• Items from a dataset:
-=-=-

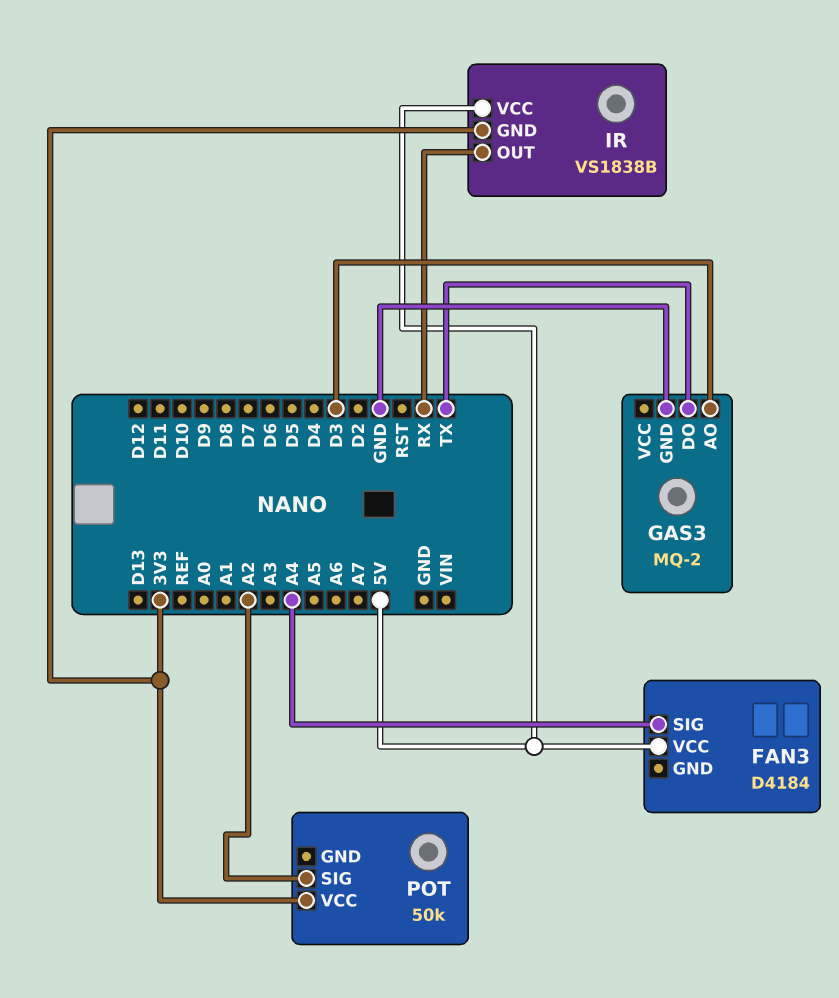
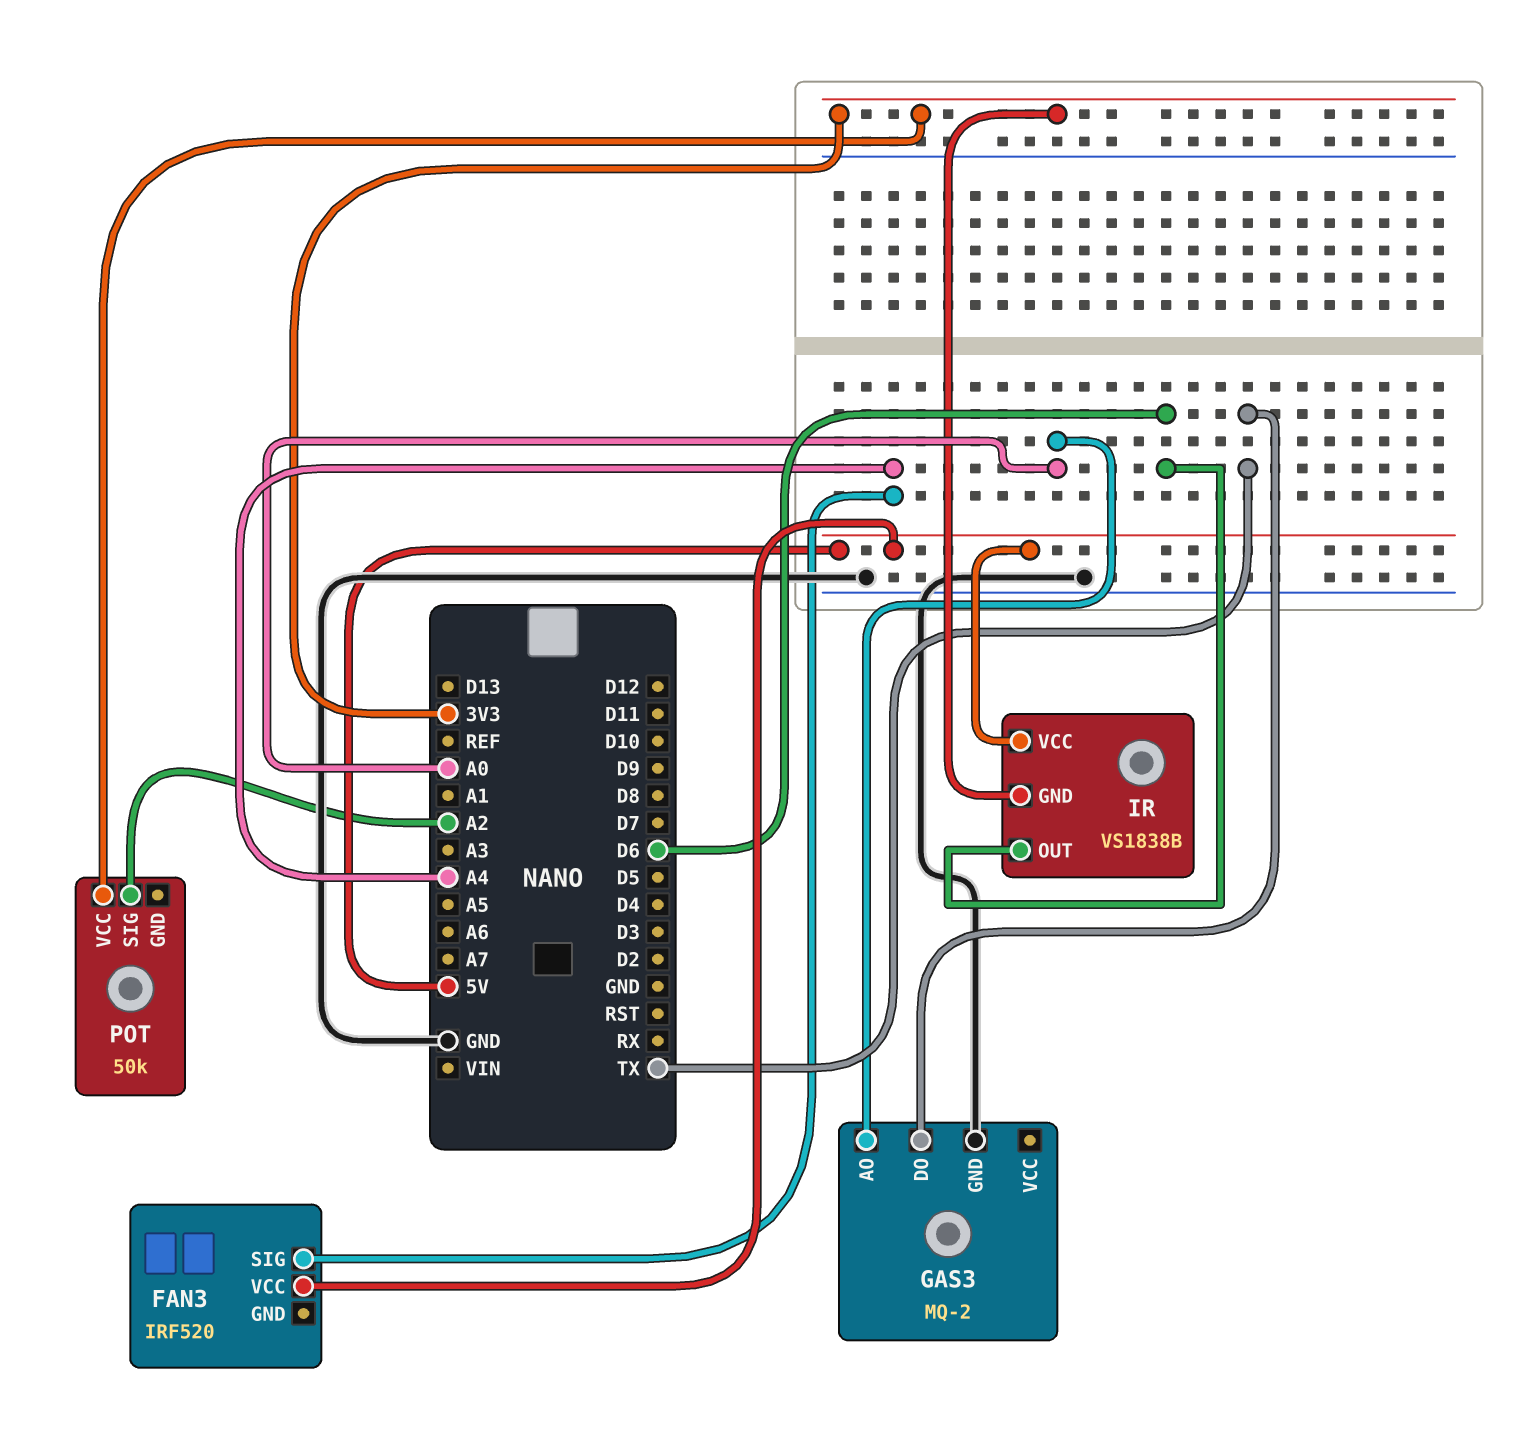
FAN3: D4184 -> IRF520
GAS3 pin AO: D3 -> A0
IR pin OUT: RX -> D6

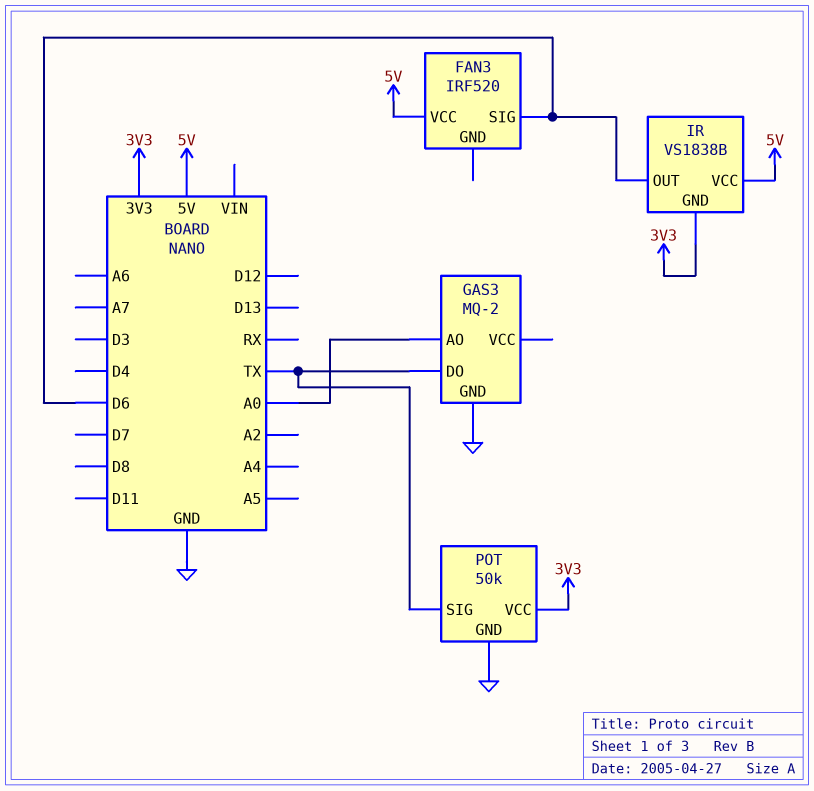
FAN3 pin SIG: A4 -> D6
POT pin GND: none -> GND
POT pin SIG: A2 -> TX

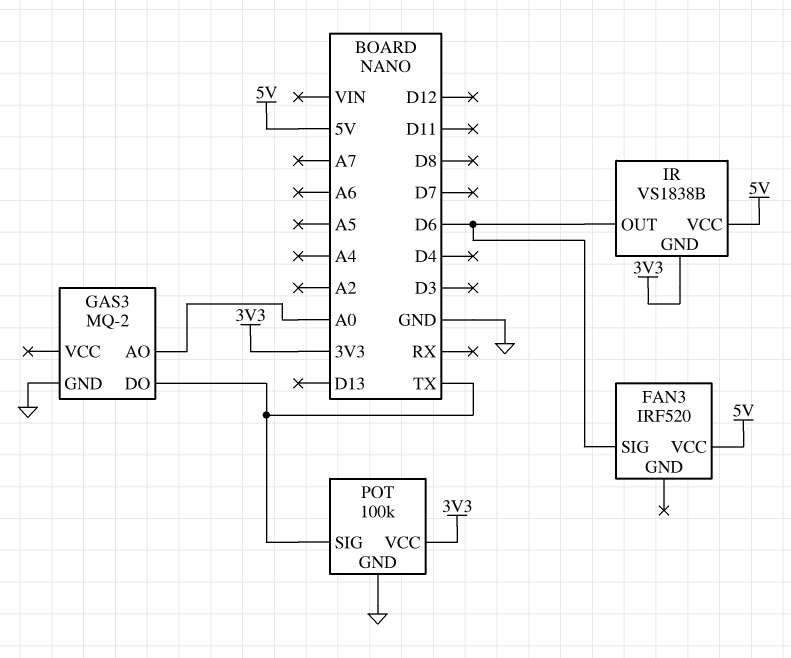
POT: 50k -> 100k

-=-=-

• Directions:
In your copy, include no pictures; print every line above exactly.

• Result of this exercise:
FAN3: D4184 -> IRF520
GAS3 pin AO: D3 -> A0
IR pin OUT: RX -> D6

FAN3 pin SIG: A4 -> D6
POT pin GND: none -> GND
POT pin SIG: A2 -> TX

POT: 50k -> 100k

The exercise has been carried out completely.